● Task requirements
Your task is to give the data again, exactly, with every line intact.

(Data entries)
::::::
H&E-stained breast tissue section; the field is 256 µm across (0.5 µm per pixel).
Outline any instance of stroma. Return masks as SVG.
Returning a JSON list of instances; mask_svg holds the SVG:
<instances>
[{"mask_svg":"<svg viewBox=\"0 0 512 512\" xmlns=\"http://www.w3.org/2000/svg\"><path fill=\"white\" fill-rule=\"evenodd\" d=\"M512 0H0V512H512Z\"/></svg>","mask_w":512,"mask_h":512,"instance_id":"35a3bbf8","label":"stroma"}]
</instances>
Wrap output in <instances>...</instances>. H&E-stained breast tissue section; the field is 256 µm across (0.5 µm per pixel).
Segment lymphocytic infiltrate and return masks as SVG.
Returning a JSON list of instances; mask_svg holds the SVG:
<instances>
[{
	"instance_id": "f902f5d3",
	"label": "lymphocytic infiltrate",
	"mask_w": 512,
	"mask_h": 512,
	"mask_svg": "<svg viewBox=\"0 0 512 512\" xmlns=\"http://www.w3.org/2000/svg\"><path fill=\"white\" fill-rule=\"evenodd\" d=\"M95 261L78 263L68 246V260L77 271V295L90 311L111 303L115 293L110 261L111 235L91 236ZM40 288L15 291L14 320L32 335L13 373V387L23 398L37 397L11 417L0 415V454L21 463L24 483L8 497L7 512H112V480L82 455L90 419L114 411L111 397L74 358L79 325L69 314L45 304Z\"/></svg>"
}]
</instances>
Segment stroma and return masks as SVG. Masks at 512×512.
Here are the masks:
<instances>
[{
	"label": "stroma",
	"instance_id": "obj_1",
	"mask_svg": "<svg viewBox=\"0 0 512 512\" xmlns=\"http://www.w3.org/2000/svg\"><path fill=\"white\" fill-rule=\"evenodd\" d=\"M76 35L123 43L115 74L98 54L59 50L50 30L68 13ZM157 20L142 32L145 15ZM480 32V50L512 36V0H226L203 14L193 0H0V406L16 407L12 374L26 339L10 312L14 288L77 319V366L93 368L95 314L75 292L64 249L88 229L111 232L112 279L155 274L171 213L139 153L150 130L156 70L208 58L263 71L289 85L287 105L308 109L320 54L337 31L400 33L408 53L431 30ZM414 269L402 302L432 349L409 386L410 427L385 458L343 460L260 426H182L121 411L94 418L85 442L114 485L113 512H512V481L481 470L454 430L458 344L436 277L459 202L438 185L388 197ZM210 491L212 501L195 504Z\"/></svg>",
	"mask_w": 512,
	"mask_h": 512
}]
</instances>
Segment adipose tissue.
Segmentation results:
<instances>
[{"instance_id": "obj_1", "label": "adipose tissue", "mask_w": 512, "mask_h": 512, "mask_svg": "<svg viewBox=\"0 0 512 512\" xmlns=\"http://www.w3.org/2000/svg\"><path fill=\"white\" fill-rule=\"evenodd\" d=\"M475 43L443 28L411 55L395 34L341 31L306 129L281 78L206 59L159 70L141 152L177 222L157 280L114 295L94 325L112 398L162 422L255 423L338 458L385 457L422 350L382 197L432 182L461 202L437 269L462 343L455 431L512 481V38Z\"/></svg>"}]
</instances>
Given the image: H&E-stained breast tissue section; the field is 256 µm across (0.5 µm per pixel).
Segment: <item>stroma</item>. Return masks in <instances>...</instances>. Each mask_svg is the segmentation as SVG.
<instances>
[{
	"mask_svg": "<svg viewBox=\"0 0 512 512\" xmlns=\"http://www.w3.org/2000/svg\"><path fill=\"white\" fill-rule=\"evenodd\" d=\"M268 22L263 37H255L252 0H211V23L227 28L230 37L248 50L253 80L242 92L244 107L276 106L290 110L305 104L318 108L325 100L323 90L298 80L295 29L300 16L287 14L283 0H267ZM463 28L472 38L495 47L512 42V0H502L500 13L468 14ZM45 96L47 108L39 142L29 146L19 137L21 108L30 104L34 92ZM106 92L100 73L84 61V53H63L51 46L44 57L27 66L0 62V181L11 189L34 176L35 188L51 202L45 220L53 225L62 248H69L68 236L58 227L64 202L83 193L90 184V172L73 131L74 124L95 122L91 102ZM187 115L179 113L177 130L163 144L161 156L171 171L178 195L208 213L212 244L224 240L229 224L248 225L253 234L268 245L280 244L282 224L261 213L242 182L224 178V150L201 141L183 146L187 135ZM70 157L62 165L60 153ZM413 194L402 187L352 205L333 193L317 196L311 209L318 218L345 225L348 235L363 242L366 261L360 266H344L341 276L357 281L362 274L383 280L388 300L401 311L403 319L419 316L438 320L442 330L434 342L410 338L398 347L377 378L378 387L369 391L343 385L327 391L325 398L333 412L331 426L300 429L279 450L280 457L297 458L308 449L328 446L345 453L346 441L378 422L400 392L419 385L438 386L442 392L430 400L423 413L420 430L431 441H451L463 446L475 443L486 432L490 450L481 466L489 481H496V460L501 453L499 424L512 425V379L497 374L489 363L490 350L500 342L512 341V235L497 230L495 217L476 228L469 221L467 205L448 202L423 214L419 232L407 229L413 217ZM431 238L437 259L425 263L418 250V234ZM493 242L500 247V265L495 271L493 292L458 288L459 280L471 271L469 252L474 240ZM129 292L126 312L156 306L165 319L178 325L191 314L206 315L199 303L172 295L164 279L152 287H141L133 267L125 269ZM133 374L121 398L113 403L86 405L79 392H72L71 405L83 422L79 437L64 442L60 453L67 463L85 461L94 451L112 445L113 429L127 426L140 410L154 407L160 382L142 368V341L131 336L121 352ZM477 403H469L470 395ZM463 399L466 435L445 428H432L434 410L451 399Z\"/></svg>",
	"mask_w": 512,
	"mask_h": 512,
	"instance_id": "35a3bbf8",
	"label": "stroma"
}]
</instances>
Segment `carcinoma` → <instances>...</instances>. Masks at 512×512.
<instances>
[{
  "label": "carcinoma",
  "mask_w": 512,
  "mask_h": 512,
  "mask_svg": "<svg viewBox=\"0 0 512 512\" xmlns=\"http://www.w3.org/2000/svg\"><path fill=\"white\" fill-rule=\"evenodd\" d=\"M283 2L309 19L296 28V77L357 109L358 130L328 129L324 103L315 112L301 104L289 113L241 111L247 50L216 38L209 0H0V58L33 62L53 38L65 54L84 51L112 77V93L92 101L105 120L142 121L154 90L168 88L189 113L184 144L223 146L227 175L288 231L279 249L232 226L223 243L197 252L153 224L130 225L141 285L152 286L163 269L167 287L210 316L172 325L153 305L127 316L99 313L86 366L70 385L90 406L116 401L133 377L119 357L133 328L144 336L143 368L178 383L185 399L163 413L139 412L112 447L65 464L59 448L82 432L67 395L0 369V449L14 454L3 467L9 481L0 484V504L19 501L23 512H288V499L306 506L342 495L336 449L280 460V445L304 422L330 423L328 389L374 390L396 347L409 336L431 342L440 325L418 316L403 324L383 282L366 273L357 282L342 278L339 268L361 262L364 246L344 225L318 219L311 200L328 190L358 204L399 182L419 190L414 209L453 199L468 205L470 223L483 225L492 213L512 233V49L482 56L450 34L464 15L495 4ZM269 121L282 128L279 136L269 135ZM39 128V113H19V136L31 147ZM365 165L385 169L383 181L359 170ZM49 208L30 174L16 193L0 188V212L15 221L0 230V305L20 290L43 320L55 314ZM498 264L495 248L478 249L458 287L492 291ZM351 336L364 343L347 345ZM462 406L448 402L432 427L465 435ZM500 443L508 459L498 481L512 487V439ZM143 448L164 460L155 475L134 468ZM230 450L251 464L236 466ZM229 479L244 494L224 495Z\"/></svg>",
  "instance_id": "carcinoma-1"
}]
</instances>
::::::
● Problem solution
H&E-stained breast tissue section; the field is 256 µm across (0.5 µm per pixel).
Outline any instance of stroma. Return masks as SVG.
Returning a JSON list of instances; mask_svg holds the SVG:
<instances>
[{"mask_svg":"<svg viewBox=\"0 0 512 512\" xmlns=\"http://www.w3.org/2000/svg\"><path fill=\"white\" fill-rule=\"evenodd\" d=\"M512 0H0V512H512Z\"/></svg>","mask_w":512,"mask_h":512,"instance_id":"35a3bbf8","label":"stroma"}]
</instances>
Wrap output in <instances>...</instances>. H&E-stained breast tissue section; the field is 256 µm across (0.5 µm per pixel).
Segment lymphocytic infiltrate and return masks as SVG.
Returning a JSON list of instances; mask_svg holds the SVG:
<instances>
[{
	"instance_id": "f902f5d3",
	"label": "lymphocytic infiltrate",
	"mask_w": 512,
	"mask_h": 512,
	"mask_svg": "<svg viewBox=\"0 0 512 512\" xmlns=\"http://www.w3.org/2000/svg\"><path fill=\"white\" fill-rule=\"evenodd\" d=\"M95 261L78 263L68 246V260L77 271V295L90 311L111 303L115 293L110 261L111 235L91 236ZM40 288L15 291L14 320L32 335L13 373V387L23 398L37 397L11 417L0 415V454L21 463L24 483L8 497L7 512H112V480L82 455L90 419L114 411L111 397L74 358L79 325L69 314L45 304Z\"/></svg>"
}]
</instances>
Segment stroma and return masks as SVG. Masks at 512×512.
Here are the masks:
<instances>
[{
	"label": "stroma",
	"instance_id": "obj_1",
	"mask_svg": "<svg viewBox=\"0 0 512 512\" xmlns=\"http://www.w3.org/2000/svg\"><path fill=\"white\" fill-rule=\"evenodd\" d=\"M76 35L123 43L115 74L98 54L59 50L50 30L68 13ZM157 20L142 32L145 15ZM480 32V50L512 36V0H226L203 14L193 0H0V406L16 407L12 374L26 339L10 312L14 288L77 319V366L93 368L95 314L75 292L64 249L88 229L111 232L112 279L155 274L171 213L139 153L150 130L156 70L208 58L263 71L289 85L287 105L308 109L320 54L337 31L400 33L408 53L431 30ZM414 269L402 302L432 349L409 386L410 427L385 458L343 460L260 426H182L121 411L94 418L85 442L114 485L113 512H512V481L481 470L454 430L458 344L436 277L459 202L438 185L388 197ZM210 491L212 501L195 504Z\"/></svg>",
	"mask_w": 512,
	"mask_h": 512
}]
</instances>
Segment adipose tissue.
Segmentation results:
<instances>
[{"instance_id": "obj_1", "label": "adipose tissue", "mask_w": 512, "mask_h": 512, "mask_svg": "<svg viewBox=\"0 0 512 512\" xmlns=\"http://www.w3.org/2000/svg\"><path fill=\"white\" fill-rule=\"evenodd\" d=\"M475 43L443 28L411 55L395 34L341 31L306 129L281 78L206 59L159 70L141 152L177 222L157 280L114 295L94 325L112 398L162 422L255 423L338 458L385 457L422 350L382 197L432 182L461 202L437 269L462 343L455 431L512 481V38Z\"/></svg>"}]
</instances>
Given the image: H&E-stained breast tissue section; the field is 256 µm across (0.5 µm per pixel).
Segment: <item>stroma</item>. Return masks in <instances>...</instances>. Each mask_svg is the segmentation as SVG.
<instances>
[{
	"mask_svg": "<svg viewBox=\"0 0 512 512\" xmlns=\"http://www.w3.org/2000/svg\"><path fill=\"white\" fill-rule=\"evenodd\" d=\"M268 22L263 37H255L252 0H211V23L227 28L230 37L248 50L253 80L242 92L244 107L276 106L290 110L305 104L318 108L325 100L323 90L298 80L295 29L300 16L287 14L283 0H267ZM463 28L472 38L495 47L512 42V0H502L500 13L468 14ZM45 96L47 108L39 142L29 146L19 137L21 108L30 104L34 92ZM106 92L100 73L84 61V53H63L51 46L44 57L27 66L0 62V181L11 189L34 176L35 188L51 202L45 220L53 225L62 248H69L68 236L58 227L64 202L83 193L90 184V172L73 131L74 124L95 122L91 102ZM187 115L179 113L177 130L163 144L161 156L171 171L178 195L208 213L212 244L224 240L229 224L248 225L253 234L268 245L280 244L282 224L261 213L242 182L224 178V150L201 141L183 146L187 135ZM70 157L62 165L60 153ZM413 194L402 187L352 205L333 193L317 196L311 209L318 218L345 225L348 235L363 242L366 261L360 266H344L341 276L357 281L362 274L383 280L388 300L401 311L403 319L419 316L438 320L442 330L434 342L410 338L398 347L377 378L378 387L369 391L343 385L327 391L325 398L333 412L331 426L300 429L279 450L280 457L297 458L308 449L328 446L345 453L346 441L378 422L400 392L419 385L438 386L442 392L430 400L423 413L420 430L431 441H451L463 446L475 443L486 432L490 450L481 466L489 481H496V460L501 453L499 424L512 425V379L497 374L489 363L490 350L500 342L512 341V235L497 230L495 217L476 228L469 221L467 205L448 202L423 214L419 232L407 229L413 217ZM431 238L437 259L425 263L418 250V234ZM493 242L500 247V265L495 271L493 292L458 288L459 280L471 271L469 252L474 240ZM129 292L126 312L156 306L165 319L178 325L191 314L206 315L199 303L172 295L164 279L152 287H141L133 267L125 269ZM133 374L121 398L113 403L86 405L79 392H72L71 405L83 422L79 437L64 442L60 453L67 463L85 461L94 451L112 445L113 429L127 426L140 410L154 407L160 382L142 368V341L131 336L121 352ZM477 403H469L470 395ZM463 399L466 435L445 428H432L434 410L451 399Z\"/></svg>",
	"mask_w": 512,
	"mask_h": 512,
	"instance_id": "35a3bbf8",
	"label": "stroma"
}]
</instances>
Segment `carcinoma` → <instances>...</instances>. Masks at 512×512.
<instances>
[{
  "label": "carcinoma",
  "mask_w": 512,
  "mask_h": 512,
  "mask_svg": "<svg viewBox=\"0 0 512 512\" xmlns=\"http://www.w3.org/2000/svg\"><path fill=\"white\" fill-rule=\"evenodd\" d=\"M283 2L309 19L296 28V77L357 109L358 130L328 129L324 103L315 112L301 104L289 113L241 111L247 50L216 38L209 0H0V58L33 62L53 38L65 54L84 51L112 77V93L92 101L105 120L142 121L154 90L168 88L189 113L184 144L223 146L227 175L288 231L279 249L232 226L223 243L197 252L153 224L130 225L141 285L152 286L163 269L167 287L210 316L172 325L153 305L127 316L99 313L86 366L70 385L90 406L116 401L133 377L119 357L133 328L144 336L143 368L178 383L185 399L163 413L139 412L112 447L65 464L59 448L82 432L67 395L0 369V449L14 454L3 467L9 481L0 484V504L19 501L23 512H288V499L306 506L342 495L336 449L280 460V445L304 422L330 423L328 389L374 390L396 347L409 336L431 342L440 325L418 316L403 324L383 282L366 273L357 282L342 278L339 268L361 262L364 246L344 225L318 219L311 200L328 190L358 204L399 182L419 190L414 209L453 199L468 205L470 223L483 225L492 213L512 233V49L482 56L450 34L464 15L495 4ZM269 121L282 128L279 136L269 135ZM39 128V113H19V136L31 147ZM365 165L385 169L383 181L359 170ZM49 208L30 174L16 193L0 188V212L15 221L0 230V305L20 290L43 320L55 314ZM498 264L495 248L478 249L458 287L492 291ZM351 336L364 343L347 345ZM462 406L448 402L432 427L465 435ZM500 443L508 459L498 481L512 487V439ZM143 448L164 460L155 475L134 468ZM230 450L251 464L236 466ZM229 479L244 494L224 495Z\"/></svg>",
  "instance_id": "carcinoma-1"
}]
</instances>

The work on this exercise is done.